= TASK TO COMPLETE =
Below is some data; print it all back exactly.

= DATASET SECTION =

_ _ _

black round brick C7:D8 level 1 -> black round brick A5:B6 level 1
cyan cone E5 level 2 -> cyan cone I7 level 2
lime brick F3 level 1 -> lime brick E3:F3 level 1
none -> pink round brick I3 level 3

_ _ _

= YOUR SOLUTION =
black round brick C7:D8 level 1 -> black round brick A5:B6 level 1
cyan cone E5 level 2 -> cyan cone I7 level 2
lime brick F3 level 1 -> lime brick E3:F3 level 1
none -> pink round brick I3 level 3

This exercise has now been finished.